• **Exercise requirements**: Render the records below as a Markdown table with the columns Row and Entry, numbering each line in Row and placing it in Entry. Skip blank lines and omit the pictures.

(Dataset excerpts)
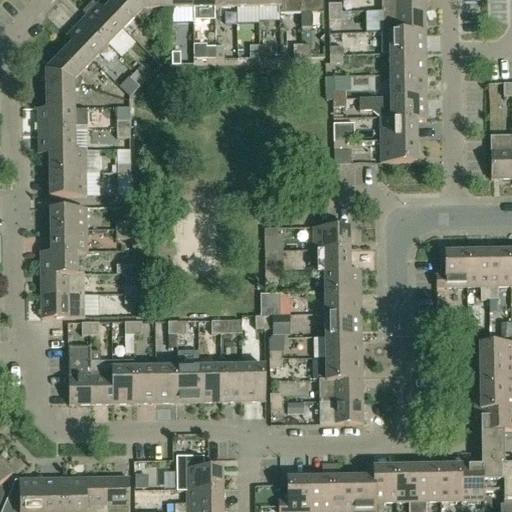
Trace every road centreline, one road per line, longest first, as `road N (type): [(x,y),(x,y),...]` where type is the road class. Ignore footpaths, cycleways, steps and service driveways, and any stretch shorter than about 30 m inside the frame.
road 1 (residential): [(245,447),(239,430),(59,433),(36,415),(35,352)]
road 2 (residential): [(402,446),(245,447)]
road 3 (residential): [(35,352),(12,312),(12,202)]
road 4 (residential): [(12,202),(9,75),(0,54)]
road 5 (residential): [(458,202),(455,53)]
road 6 (residential): [(399,220),(358,201),(259,202)]
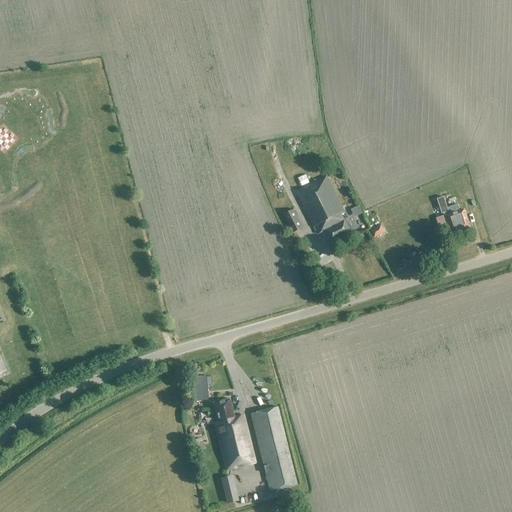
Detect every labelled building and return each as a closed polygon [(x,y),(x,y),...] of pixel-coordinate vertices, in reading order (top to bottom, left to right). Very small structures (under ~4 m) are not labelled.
[(327,177),(297,192),(318,235),(326,230),(332,243),(351,233),(341,213),(344,211),(327,177)] [(350,207),(353,215),(361,212),(358,204),(350,207)] [(449,208),(451,215),(447,216),(447,215),(437,218),(441,230),(451,226),(453,233),(470,227),(464,210),(460,211),(458,205),(449,208)] [(292,233),(303,228),(294,209),(283,215),(292,233)] [(207,400),(205,376),(192,378),(194,401),(207,400)] [(229,399),(212,403),(217,421),(214,422),(227,471),(236,468),(235,466),(241,464),(241,467),(254,463),(242,416),(233,418),(229,399)] [(250,413),(270,492),(297,485),(277,407),(250,413)]
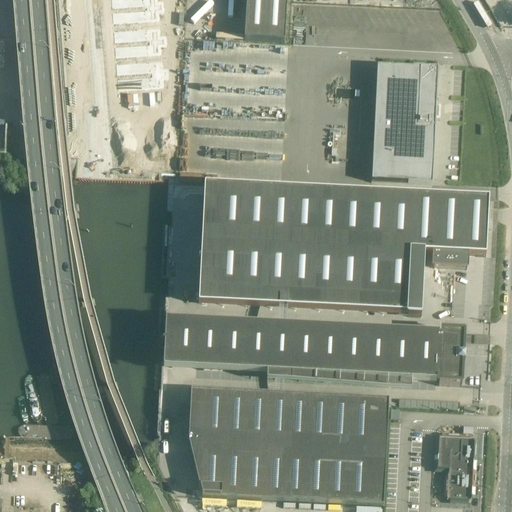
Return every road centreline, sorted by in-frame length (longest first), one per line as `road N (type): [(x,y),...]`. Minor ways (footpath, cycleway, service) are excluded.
road 1 (primary): [(134,511),(90,392),(67,285),(42,0)]
road 2 (primary): [(27,0),(60,334),(118,511)]
road 3 (unclassified): [(504,511),(511,346)]
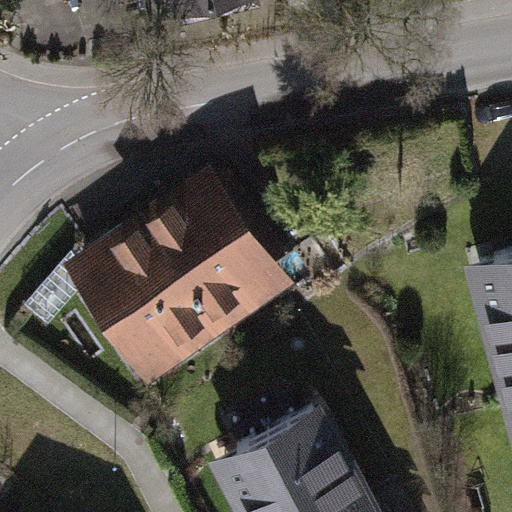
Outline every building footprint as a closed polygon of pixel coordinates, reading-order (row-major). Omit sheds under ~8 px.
[(115,0),(44,0),(49,36),(119,29),(115,0)] [(214,163),(141,213),(220,325),(292,275),(214,163)] [(155,370),(220,325),(141,213),(77,258),(155,370)] [(511,248),(474,259),(511,398),(511,248)] [(395,511),(330,390),(220,448),(253,511),(395,511)]
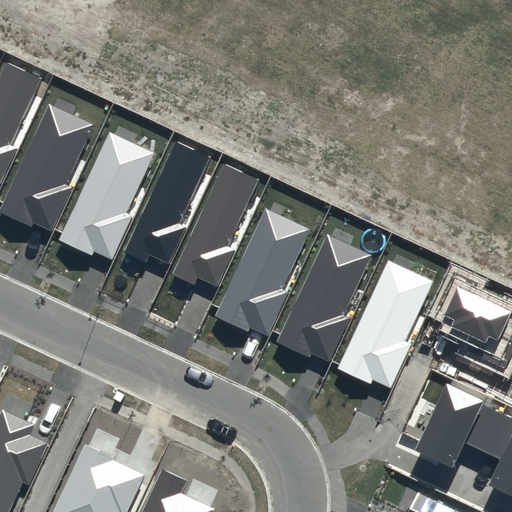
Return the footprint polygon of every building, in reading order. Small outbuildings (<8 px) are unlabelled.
[(10,145),(41,78),(5,62),(0,72),(0,185),(17,148),(10,145)] [(94,124),(49,104),(0,209),(0,211),(33,226),(34,223),(52,231),(72,188),(66,185),(94,124)] [(155,153),(109,132),(59,240),(92,255),(94,251),(112,259),(133,215),(127,213),(155,153)] [(180,224),(210,157),(176,142),(126,252),(147,261),(149,255),(169,264),(186,227),(180,224)] [(258,180),(224,164),(172,275),(195,286),(198,279),(217,287),(234,249),(227,246),(258,180)] [(310,229),(266,209),(216,316),(248,331),(250,328),(268,336),(289,292),(282,289),(310,229)] [(370,256),(328,235),(277,341),(310,357),(312,353),(330,362),(351,319),(342,315),(370,256)] [(434,282),(389,260),(337,368),(370,384),(372,379),(390,387),(412,343),(406,340),(434,282)] [(479,283),(454,272),(432,319),(469,336),(463,349),(505,368),(511,352),(511,311),(474,294),(479,283)] [(511,414),(447,384),(416,450),(454,468),(466,443),(501,459),(488,486),(511,496),(511,414)] [(29,485),(49,442),(31,434),(35,424),(2,409),(0,413),(0,511),(8,511),(23,482),(29,485)] [(127,511),(145,475),(83,446),(52,511),(127,511)] [(187,480),(163,469),(142,511),(213,511),(215,509),(181,493),(187,480)] [(464,511),(420,491),(410,511),(464,511)]
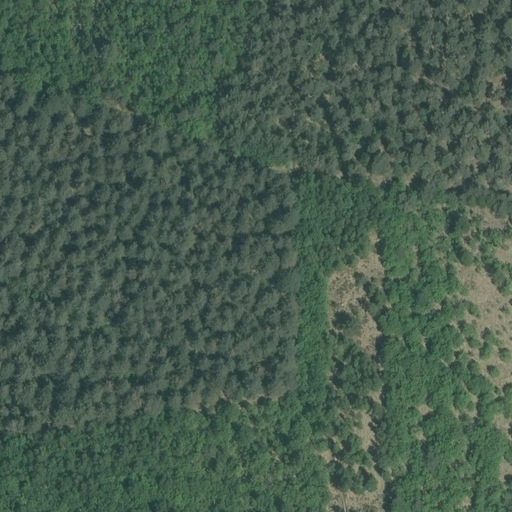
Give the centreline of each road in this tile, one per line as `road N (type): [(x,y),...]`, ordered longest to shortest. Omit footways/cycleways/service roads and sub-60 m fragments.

• **Task response**:
| Row | Entry |
|---|---|
| 1 | Trace every road centreline, one road per line, longest first, as `road N (type): [(x,y),(x,y),...]` where type is the road class. Ignore footpaths, cycleways, steps and service driveways, and any stretch shorter than about 30 m inside the frame. |
| 2 | road 1 (residential): [(245,447),(239,430),(59,433),(36,415),(35,352)] |
| 3 | road 2 (residential): [(402,446),(245,447)] |
| 4 | road 3 (residential): [(35,352),(12,312),(12,202)] |
| 5 | road 4 (residential): [(12,202),(9,75),(0,54)] |
| 6 | road 5 (residential): [(458,202),(455,53)] |
| 7 | road 6 (residential): [(399,220),(358,201),(259,202)] |
| 8 | Detect every labelled building and return each as a closed polygon [(x,y),(x,y),...] of pixel-coordinate vertices, in reading order (top to bottom, left to right). Very small structures (under ~4 m) are not labelled. |
| 9 | [(327,177),(297,192),(318,235),(326,230),(332,243),(351,233),(341,213),(344,211),(327,177)] [(350,207),(353,215),(361,212),(358,204),(350,207)] [(449,208),(451,215),(447,216),(447,215),(437,218),(441,230),(451,226),(453,233),(470,227),(464,210),(460,211),(458,205),(449,208)] [(292,233),(303,228),(294,209),(283,215),(292,233)] [(207,400),(205,376),(192,378),(194,401),(207,400)] [(229,399),(212,403),(217,421),(214,422),(227,471),(236,468),(235,466),(241,464),(241,467),(254,463),(242,416),(233,418),(229,399)] [(250,413),(270,492),(297,485),(277,407),(250,413)] |
| 10 | Return every road centreline, sorted by in-frame length (longest first), one per line as `road N (type): [(x,y),...]`. Minor ways (footpath, cycleway, service) are excluded. |
| 11 | road 1 (primary): [(134,511),(90,392),(67,285),(42,0)] |
| 12 | road 2 (primary): [(27,0),(60,334),(118,511)] |
| 13 | road 3 (unclassified): [(504,511),(511,346)] |
| 14 | Outline every building footprint as a closed polygon of pixel coordinates, reading-order (row-major). Omit sheds under ~8 px. |
| 15 | [(115,0),(44,0),(49,36),(119,29),(115,0)] [(214,163),(141,213),(220,325),(292,275),(214,163)] [(155,370),(220,325),(141,213),(77,258),(155,370)] [(511,248),(474,259),(511,398),(511,248)] [(395,511),(330,390),(220,448),(253,511),(395,511)] |
| 16 | Return the footprint polygon of every building, in reading order. Small outbuildings (<8 px) are unlabelled. |
| 17 | [(10,145),(41,78),(5,62),(0,72),(0,185),(17,148),(10,145)] [(94,124),(49,104),(0,209),(0,211),(33,226),(34,223),(52,231),(72,188),(66,185),(94,124)] [(155,153),(109,132),(59,240),(92,255),(94,251),(112,259),(133,215),(127,213),(155,153)] [(180,224),(210,157),(176,142),(126,252),(147,261),(149,255),(169,264),(186,227),(180,224)] [(258,180),(224,164),(172,275),(195,286),(198,279),(217,287),(234,249),(227,246),(258,180)] [(310,229),(266,209),(216,316),(248,331),(250,328),(268,336),(289,292),(282,289),(310,229)] [(370,256),(328,235),(277,341),(310,357),(312,353),(330,362),(351,319),(342,315),(370,256)] [(434,282),(389,260),(337,368),(370,384),(372,379),(390,387),(412,343),(406,340),(434,282)] [(479,283),(454,272),(432,319),(469,336),(463,349),(505,368),(511,352),(511,311),(474,294),(479,283)] [(511,414),(447,384),(416,450),(454,468),(466,443),(501,459),(488,486),(511,496),(511,414)] [(29,485),(49,442),(31,434),(35,424),(2,409),(0,413),(0,511),(8,511),(23,482),(29,485)] [(127,511),(145,475),(83,446),(52,511),(127,511)] [(187,480),(163,469),(142,511),(213,511),(215,509),(181,493),(187,480)] [(464,511),(420,491),(410,511),(464,511)] |
| 18 | Give the centreline of each road in this tile, one per line as `road N (type): [(x,y),...]`, ordered longest to shortest. Omit footways/cycleways/service roads and sub-60 m fragments. |